*WHAT TO DO*: The span to be transcribed begins with the line that contains "golden pocket torch [666" and ends with the last line of the listing; copy it exactly and include nothing else.

*DATA*:
= Beginning of Section =
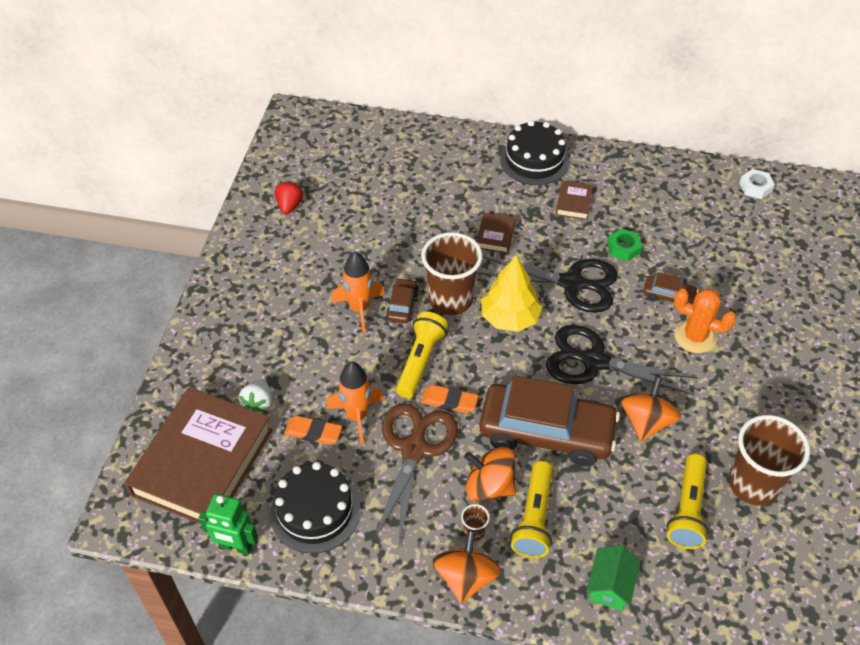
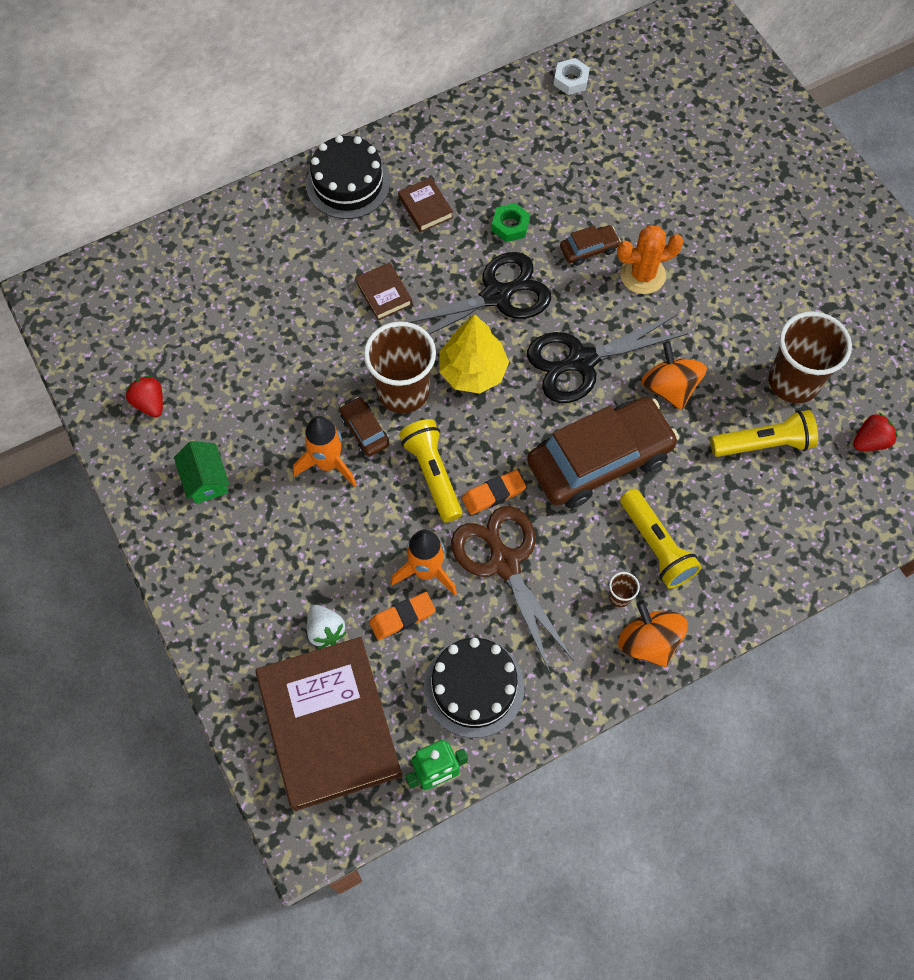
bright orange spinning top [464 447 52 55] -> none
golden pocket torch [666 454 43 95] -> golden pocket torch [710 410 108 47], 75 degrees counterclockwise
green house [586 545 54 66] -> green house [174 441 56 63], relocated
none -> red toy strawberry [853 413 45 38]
= End of Section =
*EXPECTED ANSWER*:
golden pocket torch [666 454 43 95] -> golden pocket torch [710 410 108 47], 75 degrees counterclockwise
green house [586 545 54 66] -> green house [174 441 56 63], relocated
none -> red toy strawberry [853 413 45 38]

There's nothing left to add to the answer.